→ **What needs to be done**
Copy every record exactly as it stands. Leave the pictures out.

→ **Provided records**
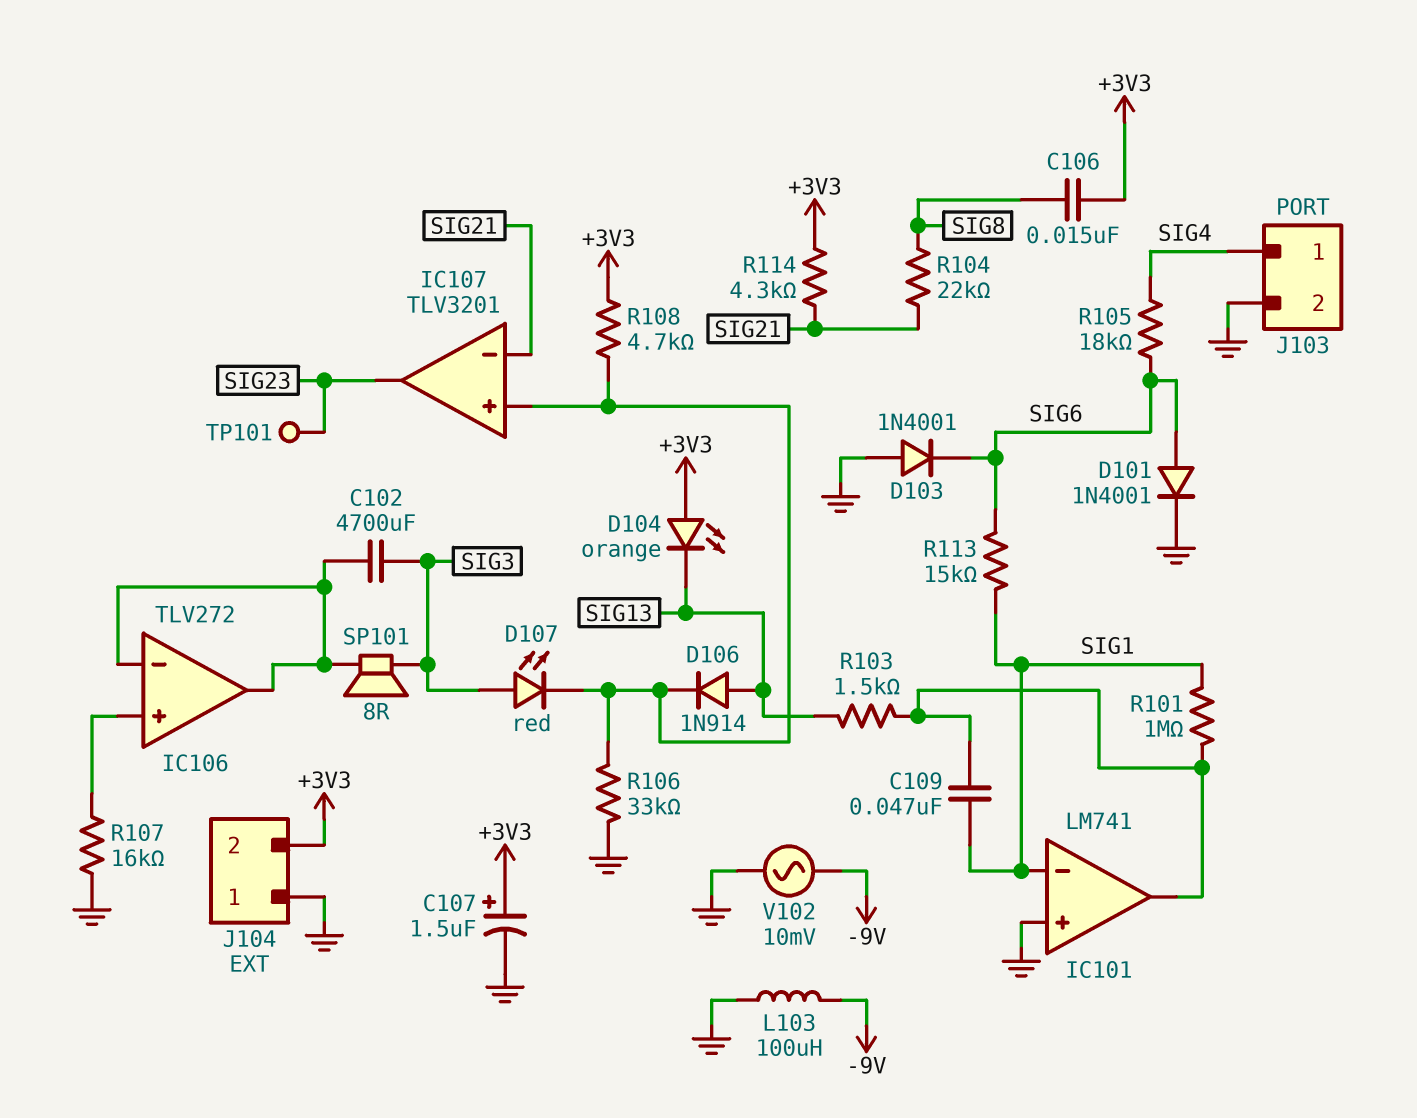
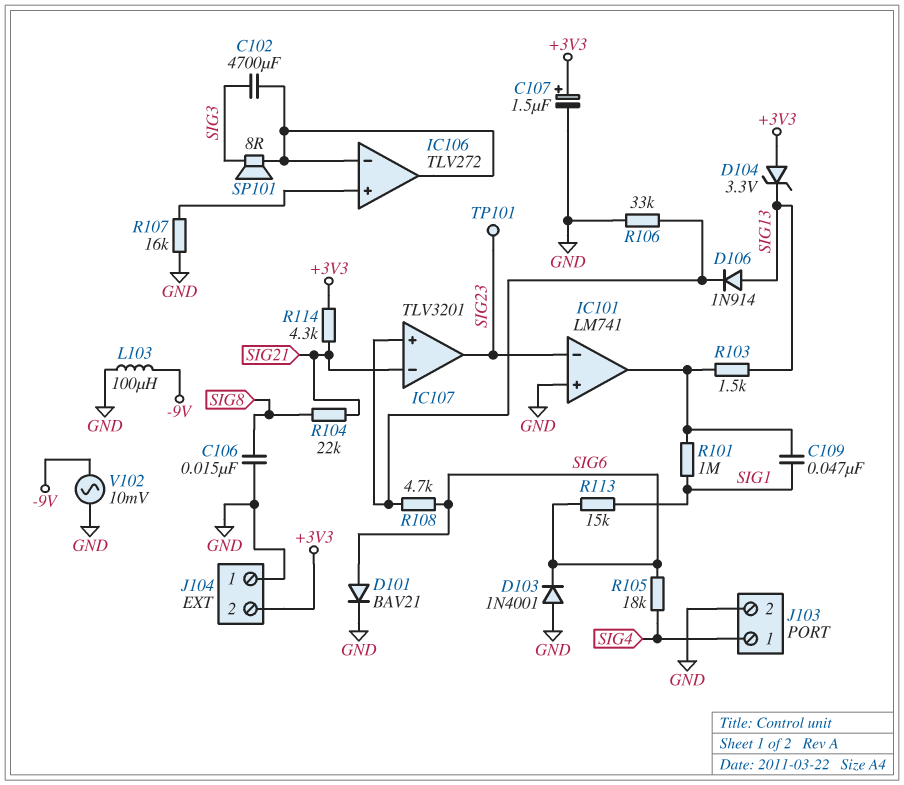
C106: 15nF (+3V3, SIG8) -> 15nF (GND, SIG8)
D101: diode 1N4001 (A SIG6, K GND) -> diode BAV21 (A SIG6, K GND)
D104: LED orange (A +3V3, K SIG13) -> zener 3.3V (A +3V3, K SIG13)
D107: LED red (A SIG3, K IC107/in+) -> none
IC101 pin in-: SIG1 -> SIG23
R108: 4.7k (+3V3, IC107/in+) -> 4.7k (IC107/in+, SIG6)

→ **Solved problem**
C106: 15nF (+3V3, SIG8) -> 15nF (GND, SIG8)
D101: diode 1N4001 (A SIG6, K GND) -> diode BAV21 (A SIG6, K GND)
D104: LED orange (A +3V3, K SIG13) -> zener 3.3V (A +3V3, K SIG13)
D107: LED red (A SIG3, K IC107/in+) -> none
IC101 pin in-: SIG1 -> SIG23
R108: 4.7k (+3V3, IC107/in+) -> 4.7k (IC107/in+, SIG6)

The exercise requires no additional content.